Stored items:
- - - - - - -

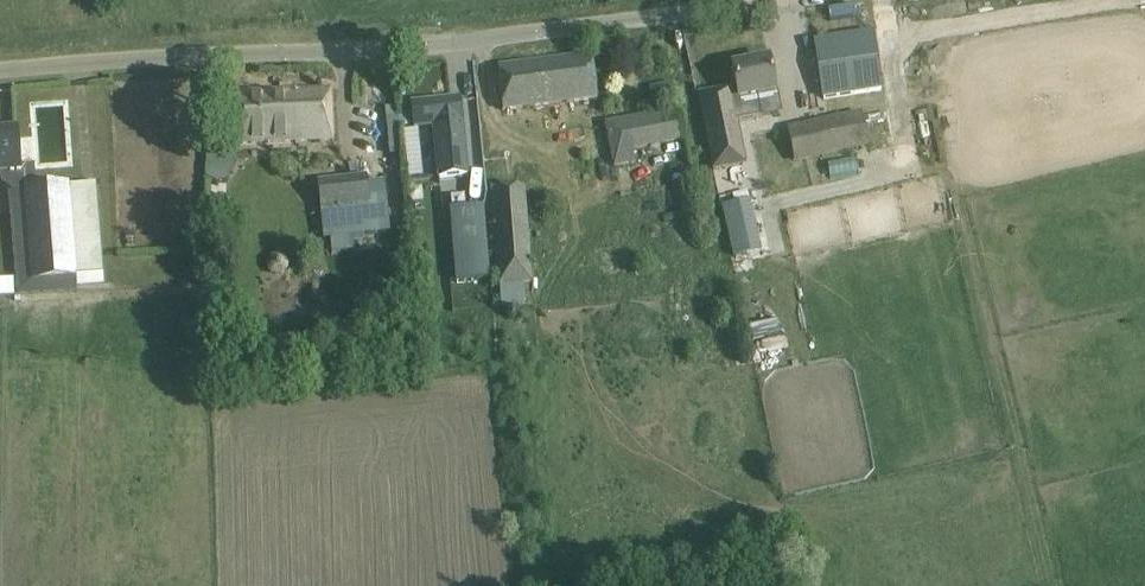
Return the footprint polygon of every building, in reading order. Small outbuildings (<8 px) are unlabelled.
[(869,21),(812,32),(823,90),(881,78),(869,21)] [(593,55),(497,67),(503,111),(598,99),(593,55)] [(774,84),(769,61),(732,68),(738,98),(724,102),(722,92),(700,97),(715,169),(741,164),(731,117),(778,107),(774,84)] [(655,86),(659,106),(674,103),(671,83),(655,86)] [(331,143),(330,91),(234,94),(235,143),(235,144),(236,146),(237,146),(331,143)] [(465,150),(459,99),(412,104),(414,128),(434,126),(437,153),(465,150)] [(684,138),(679,109),(606,124),(615,167),(635,163),(632,149),(684,138)] [(869,147),(861,111),(786,127),(794,163),(869,147)] [(399,127),(411,126),(410,114),(398,115),(399,127)] [(7,171),(20,170),(20,169),(16,129),(0,131),(0,171),(7,171)] [(408,178),(422,177),(418,130),(404,131),(408,178)] [(226,181),(238,158),(237,146),(236,146),(235,144),(235,143),(206,144),(206,182),(226,181)] [(36,185),(35,168),(20,169),(20,170),(7,171),(8,179),(15,185),(17,186),(21,186),(36,185)] [(367,176),(317,181),(323,240),(330,239),(332,253),(355,250),(354,243),(364,242),(364,235),(390,232),(385,181),(368,183),(367,176)] [(37,189),(25,190),(32,281),(74,278),(75,284),(103,282),(95,185),(67,187),(37,189)] [(525,209),(523,188),(493,190),(499,285),(530,282),(529,262),(516,263),(512,210),(525,209)] [(483,207),(450,210),(456,282),(489,279),(483,207)] [(15,276),(0,276),(0,296),(16,296),(15,276)] [(322,363),(311,364),(312,376),(324,374),(322,363)]
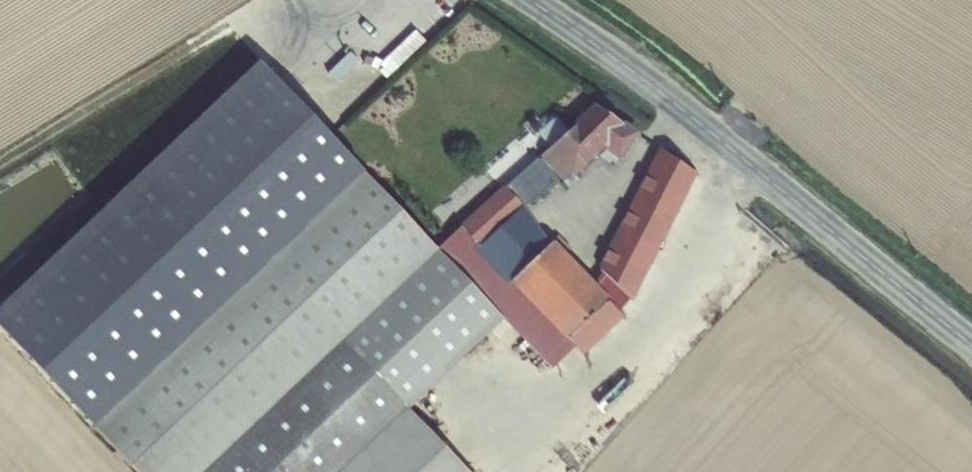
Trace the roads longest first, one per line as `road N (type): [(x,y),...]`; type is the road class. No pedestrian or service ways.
road 1 (tertiary): [(971,346),(671,102),(528,0)]
road 2 (track): [(258,0),(0,161)]

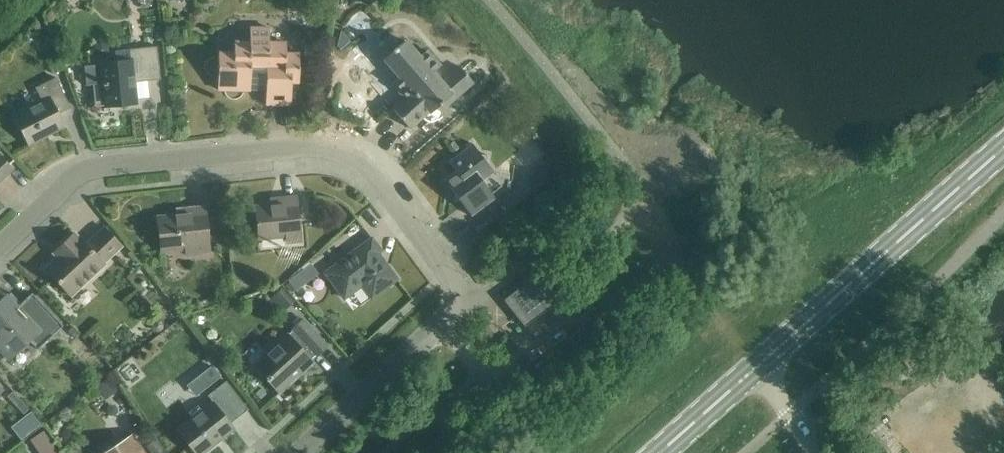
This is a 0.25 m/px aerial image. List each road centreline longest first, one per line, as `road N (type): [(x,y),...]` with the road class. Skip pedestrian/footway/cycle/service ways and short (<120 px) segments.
road 1 (residential): [(292,452),(467,301),(393,197),(349,158),(316,147),(109,166),(71,181),(0,247)]
road 2 (primary): [(756,367),(1003,148)]
road 3 (primary): [(659,452),(756,367)]

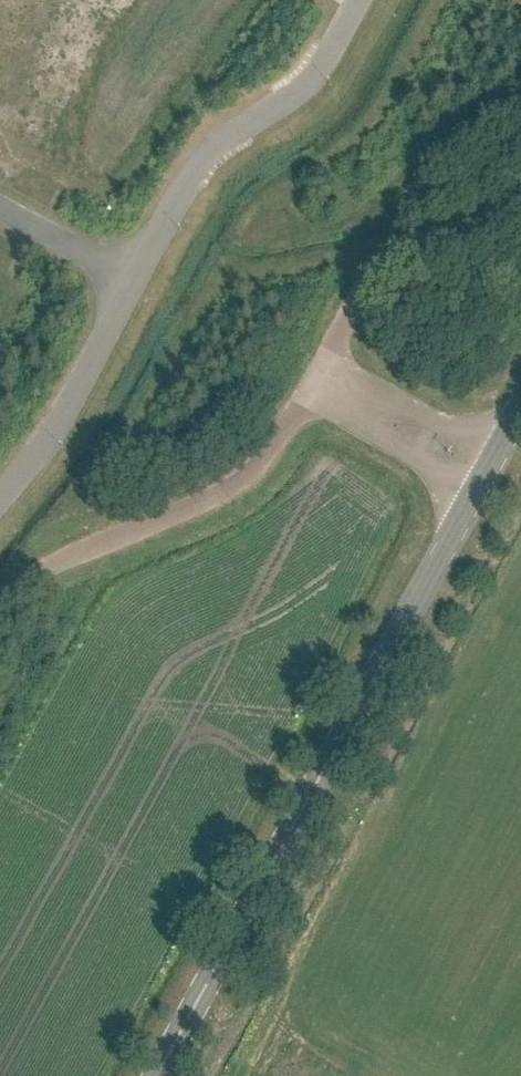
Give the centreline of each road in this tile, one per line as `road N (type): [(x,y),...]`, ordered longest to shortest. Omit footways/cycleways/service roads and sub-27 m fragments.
road 1 (tertiary): [(154,1075),(473,494)]
road 2 (unclassified): [(0,610),(44,570),(244,481),(276,447),(316,379)]
road 3 (unclassified): [(316,379),(375,273),(520,185)]
road 4 (unclassified): [(492,459),(415,415),(380,420)]
road 5 (unclassified): [(380,420),(392,445),(473,494)]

- - - - - - -

Leave out the pictures and retype every line above exactly.

Return the footprint polygon of every building, in reading order. Small outbuildings (<8 px) are unlabelled.
[(869,21),(812,32),(823,90),(881,78),(869,21)] [(593,55),(497,67),(503,111),(598,99),(593,55)] [(774,84),(769,61),(732,68),(738,98),(724,102),(722,92),(700,97),(715,169),(741,164),(731,117),(778,107),(774,84)] [(655,86),(659,106),(674,103),(671,83),(655,86)] [(331,143),(330,91),(234,94),(235,143),(235,144),(236,146),(237,146),(331,143)] [(465,150),(459,99),(412,104),(414,128),(434,126),(437,153),(465,150)] [(684,138),(679,109),(606,124),(615,167),(635,163),(632,149),(684,138)] [(869,147),(861,111),(786,127),(794,163),(869,147)] [(399,127),(411,126),(410,114),(398,115),(399,127)] [(7,171),(20,170),(20,169),(16,129),(0,131),(0,171),(7,171)] [(408,178),(422,177),(418,130),(404,131),(408,178)] [(226,181),(238,158),(237,146),(236,146),(235,144),(235,143),(206,144),(206,182),(226,181)] [(36,185),(35,168),(20,169),(20,170),(7,171),(8,179),(15,185),(17,186),(21,186),(36,185)] [(367,176),(317,181),(323,240),(330,239),(332,253),(355,250),(354,243),(364,242),(364,235),(390,232),(385,181),(368,183),(367,176)] [(37,189),(25,190),(32,281),(74,278),(75,284),(103,282),(95,185),(67,187),(37,189)] [(525,209),(523,188),(493,190),(499,285),(530,282),(529,262),(516,263),(512,210),(525,209)] [(483,207),(450,210),(456,282),(489,279),(483,207)] [(15,276),(0,276),(0,296),(16,296),(15,276)] [(322,363),(311,364),(312,376),(324,374),(322,363)]
Trace the roads longest first, one per line as `road N (type): [(x,y),...]`; type is the road class. No pedestrian or service ways.
road 1 (tertiary): [(971,346),(671,102),(528,0)]
road 2 (track): [(258,0),(0,161)]

This is a 0.25 m/px aerial image. List each road centreline longest first, one per line, as `road N (type): [(x,y),...]` with the road class. Skip pedestrian/footway/cycle/service ways and short (<120 px) segments.
road 1 (residential): [(292,452),(467,301),(393,197),(349,158),(316,147),(109,166),(71,181),(0,247)]
road 2 (primary): [(756,367),(1003,148)]
road 3 (primary): [(659,452),(756,367)]

Give the centreline of each road in this tile, one per line as `road N (type): [(x,y),...]`, ordered longest to shortest. Omit footways/cycleways/service roads and sub-27 m fragments.
road 1 (tertiary): [(154,1075),(473,494)]
road 2 (unclassified): [(0,610),(44,570),(244,481),(276,447),(316,379)]
road 3 (unclassified): [(316,379),(375,273),(520,185)]
road 4 (unclassified): [(492,459),(415,415),(380,420)]
road 5 (unclassified): [(380,420),(392,445),(473,494)]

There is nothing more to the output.